-- Brief --
Could you filter the records below and return each line that holds "LEDK"?
Entries shown section start
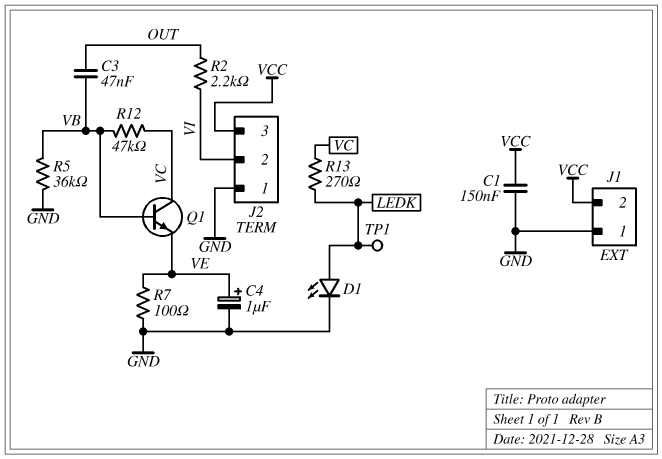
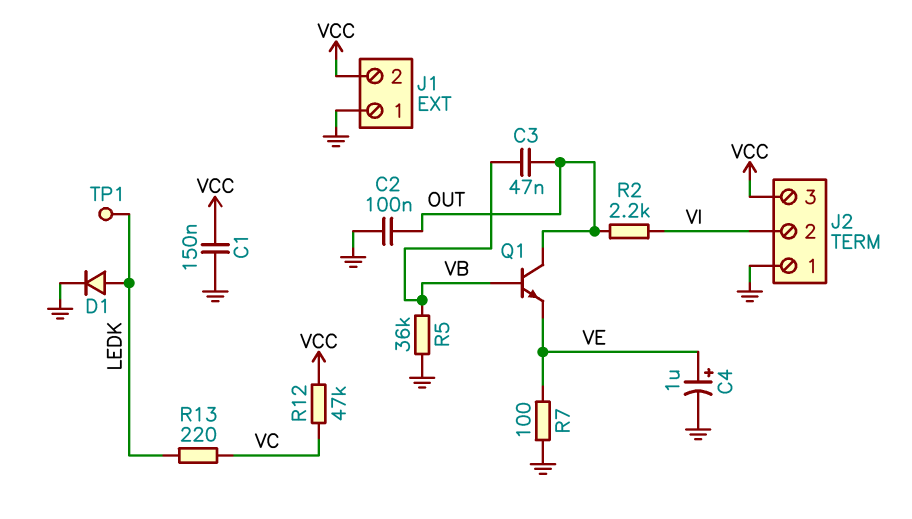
C2: none -> 100nF (GND, OUT)
D1: LED (A LEDK, K GND) -> diode (A LEDK, K GND)
Q1: NPN (B VB, C VC, E VE) -> NPN (B VB, C OUT, E VE)
R12: 47k (VB, VC) -> 47k (VC, VCC)
R13: 270 (LEDK, VC) -> 220 (LEDK, VC)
Entries shown section end
-- Answer for this exercise --
D1: LED (A LEDK, K GND) -> diode (A LEDK, K GND)
R13: 270 (LEDK, VC) -> 220 (LEDK, VC)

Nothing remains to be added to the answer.